## PROMPT
Where a line of the data below has the string "colour", copy that line.
(DATA SHOWN begins)
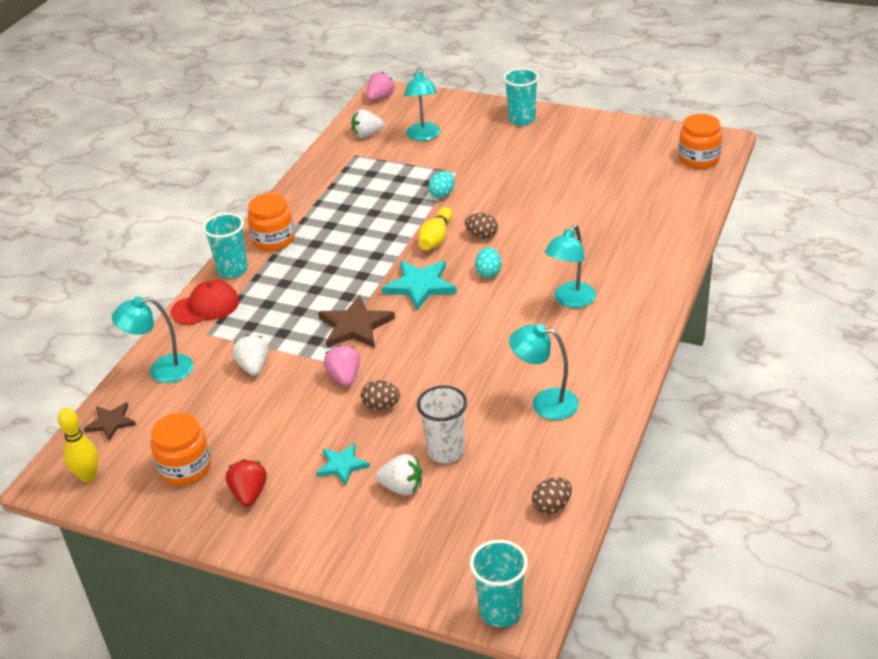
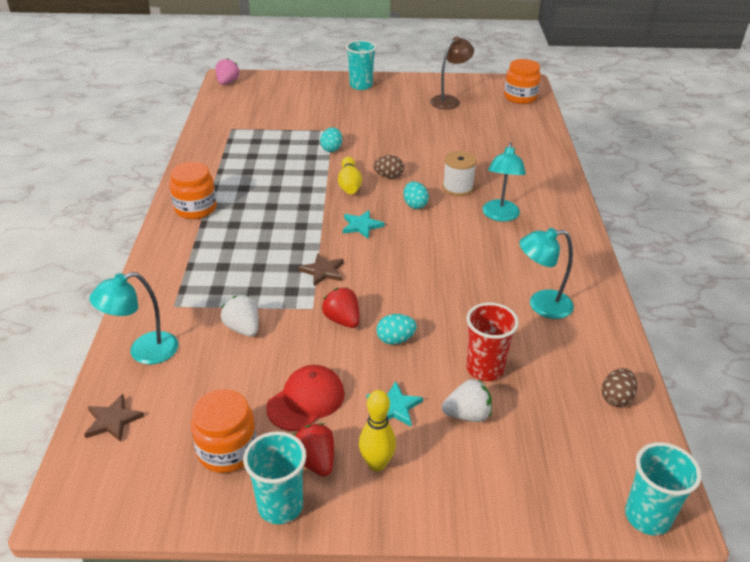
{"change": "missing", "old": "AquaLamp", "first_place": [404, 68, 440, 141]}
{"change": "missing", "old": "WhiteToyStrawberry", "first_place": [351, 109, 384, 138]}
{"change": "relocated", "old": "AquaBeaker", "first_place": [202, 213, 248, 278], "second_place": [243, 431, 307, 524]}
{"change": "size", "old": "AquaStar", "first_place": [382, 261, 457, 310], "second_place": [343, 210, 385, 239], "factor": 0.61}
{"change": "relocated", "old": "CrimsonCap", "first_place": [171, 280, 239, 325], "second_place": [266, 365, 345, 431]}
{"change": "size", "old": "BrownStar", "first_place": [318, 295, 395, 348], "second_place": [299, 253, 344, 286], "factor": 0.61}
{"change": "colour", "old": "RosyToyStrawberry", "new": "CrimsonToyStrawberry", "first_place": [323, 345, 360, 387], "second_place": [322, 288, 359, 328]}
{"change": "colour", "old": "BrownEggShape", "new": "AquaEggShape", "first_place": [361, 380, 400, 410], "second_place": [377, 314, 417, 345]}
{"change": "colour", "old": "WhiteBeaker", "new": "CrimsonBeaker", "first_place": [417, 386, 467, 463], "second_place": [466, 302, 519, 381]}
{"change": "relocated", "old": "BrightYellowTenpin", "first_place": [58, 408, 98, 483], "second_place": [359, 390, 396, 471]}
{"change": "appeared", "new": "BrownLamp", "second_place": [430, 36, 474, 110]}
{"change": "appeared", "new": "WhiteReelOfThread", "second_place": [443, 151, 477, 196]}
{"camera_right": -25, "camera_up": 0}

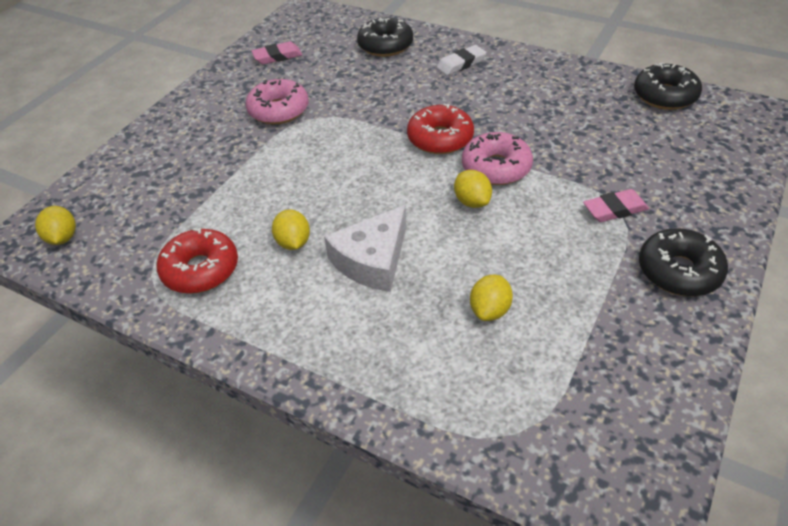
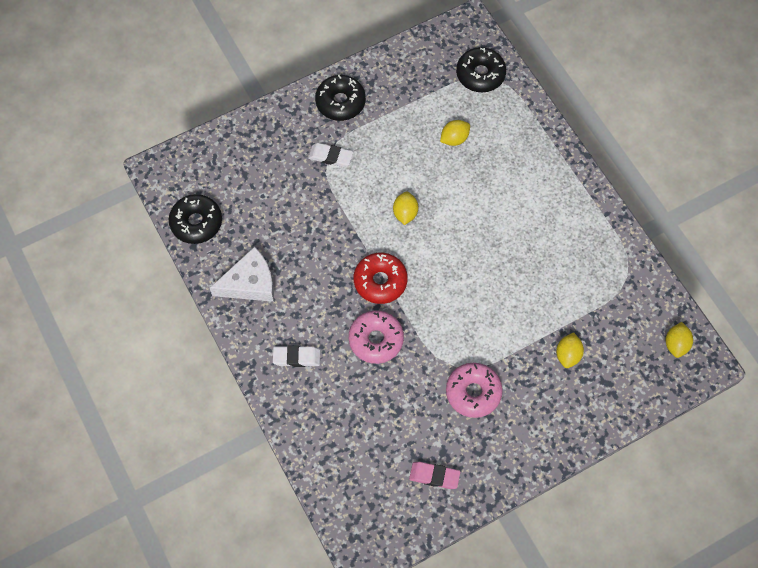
{"change": "relocated", "old": "BlackGlazedDonut", "first_place": [357, 17, 413, 57], "second_place": [456, 47, 506, 92]}
{"change": "relocated", "old": "RosyGlazedDonut", "first_place": [462, 132, 533, 185], "second_place": [349, 310, 404, 364]}
{"change": "colour", "old": "RosyEraser", "new": "WhiteEraser", "first_place": [583, 189, 649, 222], "second_place": [308, 143, 353, 167]}
{"change": "relocated", "old": "WhiteCheeseWedge", "first_place": [324, 205, 406, 292], "second_place": [210, 246, 274, 302]}
{"change": "relocated", "old": "BrightYellowLemon", "first_place": [272, 209, 310, 250], "second_place": [556, 333, 584, 368]}
{"change": "missing", "old": "CrimsonGlazedDonut", "first_place": [156, 228, 238, 294]}
{"camera_right": -150, "camera_up": 20}

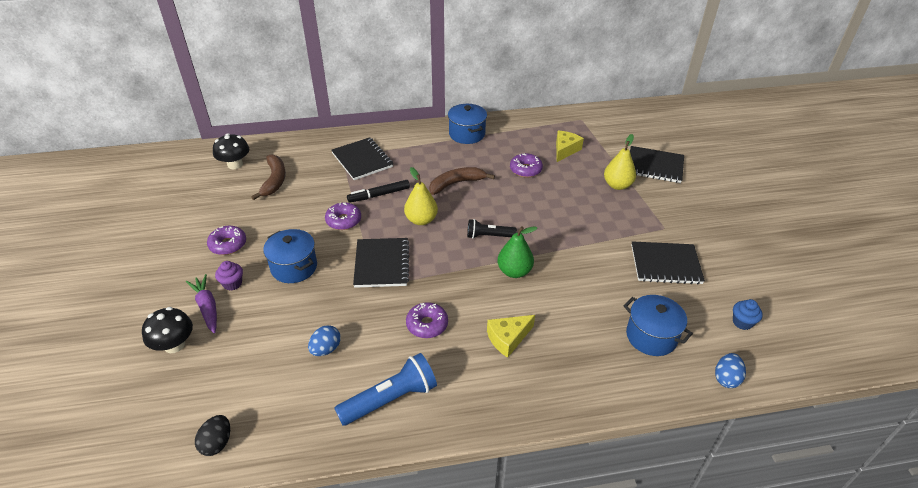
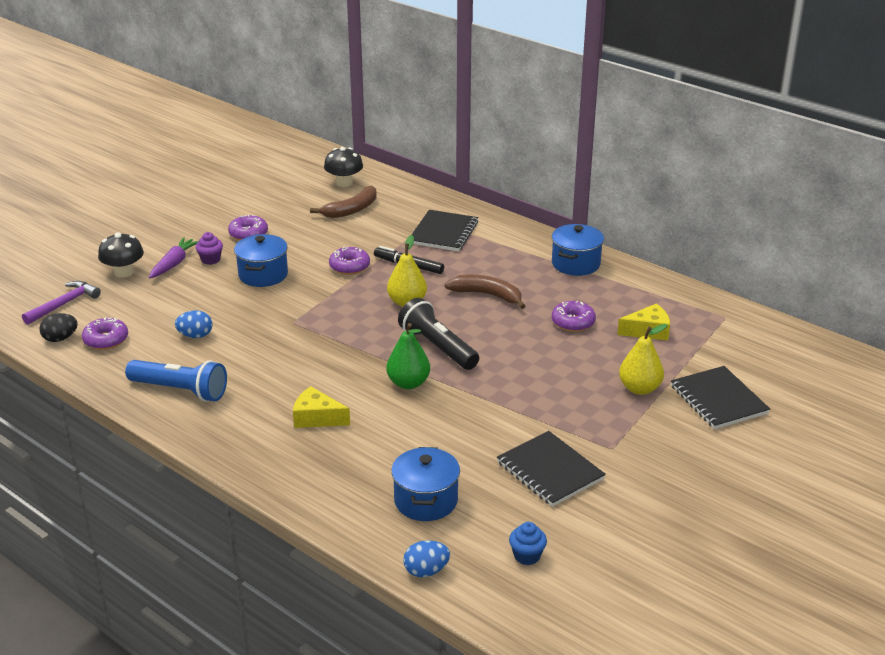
{"change": "size", "old": "BlackFlashlight", "first_place": [467, 219, 517, 239], "second_place": [398, 298, 479, 370], "factor": 1.61}
{"change": "missing", "old": "BlackNotebook", "first_place": [353, 238, 409, 288]}
{"change": "relocated", "old": "PurpleGlazedDonut", "first_place": [406, 302, 448, 338], "second_place": [82, 318, 128, 350]}
{"change": "appeared", "new": "PurpleHammer", "second_place": [22, 281, 101, 325]}
{"camera_right": 50, "camera_up": -10}

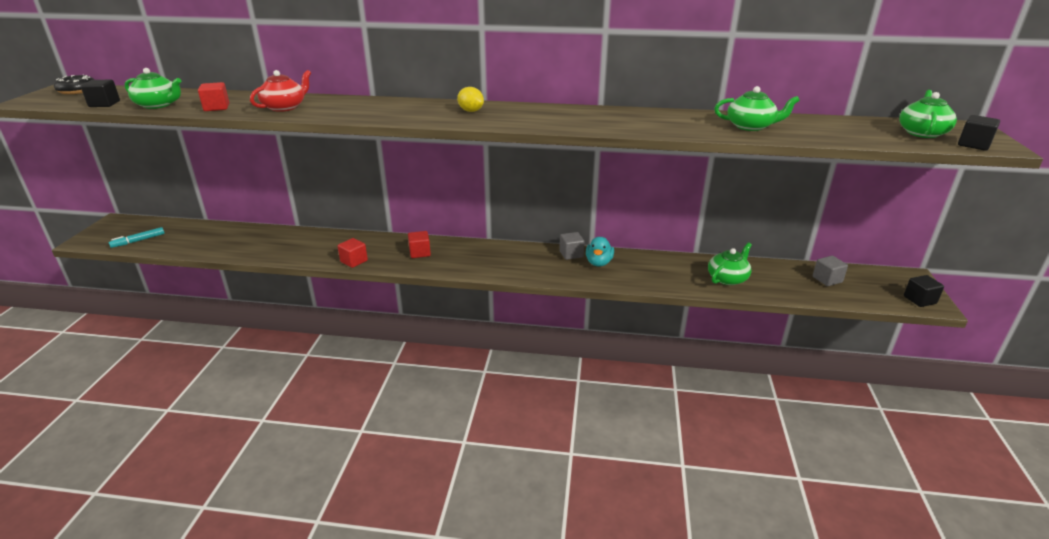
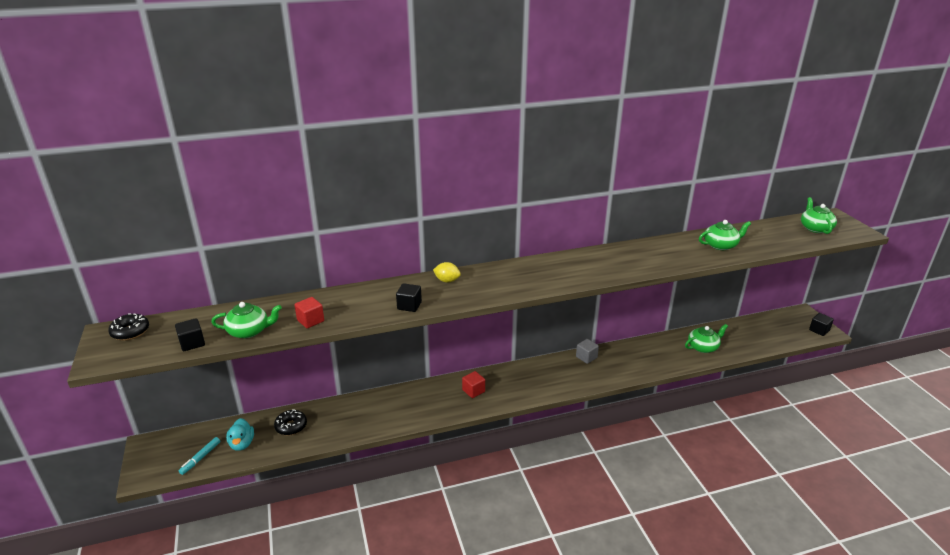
{"change": "missing", "old": "CrimsonTeapot", "first_place": [250, 70, 311, 112]}
{"change": "relocated", "old": "BrightYellowLemon", "first_place": [457, 87, 484, 112], "second_place": [433, 262, 461, 283]}
{"change": "relocated", "old": "BlackSolidCube", "first_place": [958, 115, 1000, 151], "second_place": [396, 283, 422, 312]}
{"change": "relocated", "old": "AquaDuck", "first_place": [586, 237, 614, 266], "second_place": [226, 418, 254, 451]}
{"change": "missing", "old": "CrimsonSolidCube", "first_place": [338, 238, 368, 268]}
{"change": "spun", "old": "LeafGreenTeapot", "first_place": [708, 242, 752, 285], "second_place": [685, 324, 728, 353], "degrees": 45}
{"change": "missing", "old": "AshGreySolidCube", "first_place": [813, 256, 848, 286]}
{"change": "appeared", "new": "BlackGlazedDonut", "second_place": [274, 409, 307, 435]}
{"camera_right": -25, "camera_up": 0}

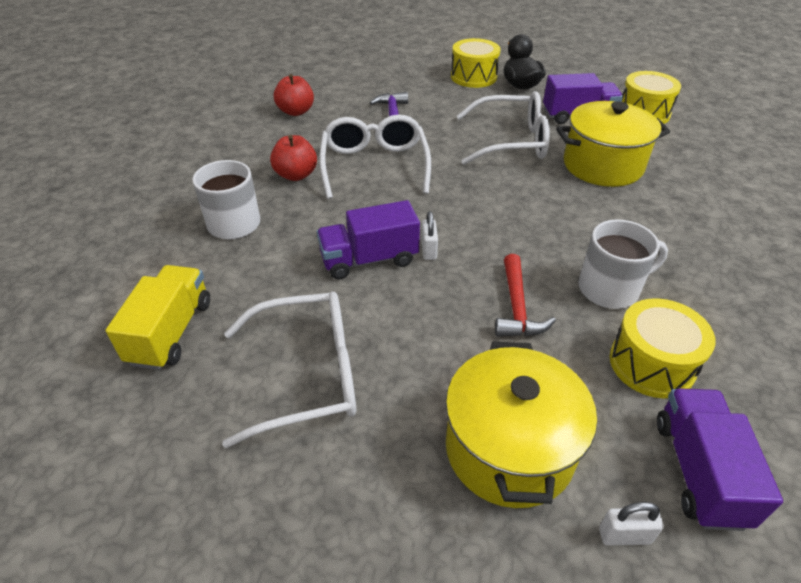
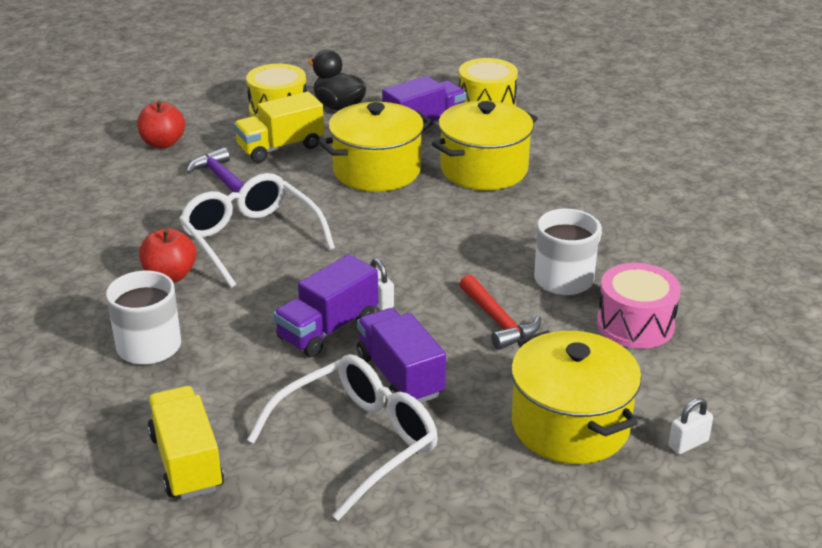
{"change": "relocated", "old": "CrimsonToyApple", "first_place": [274, 74, 314, 116], "second_place": [137, 101, 185, 148]}
{"change": "exchanged", "old": "WhiteEyeglasses", "new": "BrightYellowPot", "first_place": [457, 91, 550, 165], "second_place": [318, 102, 433, 192]}
{"change": "colour", "old": "BrightYellowSnareDrum", "new": "RosySnareDrum", "first_place": [610, 298, 716, 398], "second_place": [597, 263, 681, 349]}
{"change": "relocated", "old": "PurpleTruck", "first_place": [657, 389, 783, 531], "second_place": [357, 308, 446, 403]}
{"change": "appeared", "new": "BrightYellowTruck", "second_place": [233, 92, 324, 163]}
{"camera_right": -30, "camera_up": -10}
(DATA SHOWN ends)
## OUTPUT FOR THIS TASK
{"change": "colour", "old": "RosyToyStrawberry", "new": "CrimsonToyStrawberry", "first_place": [323, 345, 360, 387], "second_place": [322, 288, 359, 328]}
{"change": "colour", "old": "BrownEggShape", "new": "AquaEggShape", "first_place": [361, 380, 400, 410], "second_place": [377, 314, 417, 345]}
{"change": "colour", "old": "WhiteBeaker", "new": "CrimsonBeaker", "first_place": [417, 386, 467, 463], "second_place": [466, 302, 519, 381]}
{"change": "colour", "old": "RosyEraser", "new": "WhiteEraser", "first_place": [583, 189, 649, 222], "second_place": [308, 143, 353, 167]}
{"change": "colour", "old": "BrightYellowSnareDrum", "new": "RosySnareDrum", "first_place": [610, 298, 716, 398], "second_place": [597, 263, 681, 349]}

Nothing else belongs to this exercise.